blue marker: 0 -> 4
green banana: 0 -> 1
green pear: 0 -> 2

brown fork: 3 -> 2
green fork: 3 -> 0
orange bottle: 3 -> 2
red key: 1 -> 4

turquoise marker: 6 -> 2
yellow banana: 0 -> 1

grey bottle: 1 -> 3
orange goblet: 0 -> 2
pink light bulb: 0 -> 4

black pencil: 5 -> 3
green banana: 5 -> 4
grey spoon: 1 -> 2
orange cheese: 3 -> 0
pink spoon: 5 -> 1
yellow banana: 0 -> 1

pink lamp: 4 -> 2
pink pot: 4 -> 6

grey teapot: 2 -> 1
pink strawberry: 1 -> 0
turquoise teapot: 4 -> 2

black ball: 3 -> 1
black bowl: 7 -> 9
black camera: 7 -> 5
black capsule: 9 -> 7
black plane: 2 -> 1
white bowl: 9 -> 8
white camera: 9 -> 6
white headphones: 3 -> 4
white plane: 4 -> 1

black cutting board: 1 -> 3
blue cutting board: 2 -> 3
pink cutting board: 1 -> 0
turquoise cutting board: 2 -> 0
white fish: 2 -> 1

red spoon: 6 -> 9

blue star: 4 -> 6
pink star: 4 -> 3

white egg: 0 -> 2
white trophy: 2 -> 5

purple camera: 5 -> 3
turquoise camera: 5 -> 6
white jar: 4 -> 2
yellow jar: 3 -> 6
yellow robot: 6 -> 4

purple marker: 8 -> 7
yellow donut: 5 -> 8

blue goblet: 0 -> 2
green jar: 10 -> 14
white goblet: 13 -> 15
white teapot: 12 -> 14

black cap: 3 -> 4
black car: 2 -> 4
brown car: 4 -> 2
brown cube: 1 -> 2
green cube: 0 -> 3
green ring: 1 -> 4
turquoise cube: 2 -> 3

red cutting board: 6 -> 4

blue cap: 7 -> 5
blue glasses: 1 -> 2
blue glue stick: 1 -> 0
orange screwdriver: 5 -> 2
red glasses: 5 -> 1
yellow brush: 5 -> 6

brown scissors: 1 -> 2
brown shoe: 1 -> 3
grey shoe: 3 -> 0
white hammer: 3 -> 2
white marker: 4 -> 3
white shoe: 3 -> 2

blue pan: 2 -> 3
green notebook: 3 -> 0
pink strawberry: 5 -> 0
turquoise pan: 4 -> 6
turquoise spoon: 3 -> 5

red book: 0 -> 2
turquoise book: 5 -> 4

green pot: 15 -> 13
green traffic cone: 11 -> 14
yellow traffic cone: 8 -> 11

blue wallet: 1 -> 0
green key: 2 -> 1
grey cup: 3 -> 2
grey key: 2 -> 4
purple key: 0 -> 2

● Instructions for the task
Look at the entries above. Say how many lines have the word "purple", and give only the number.

● Reply
3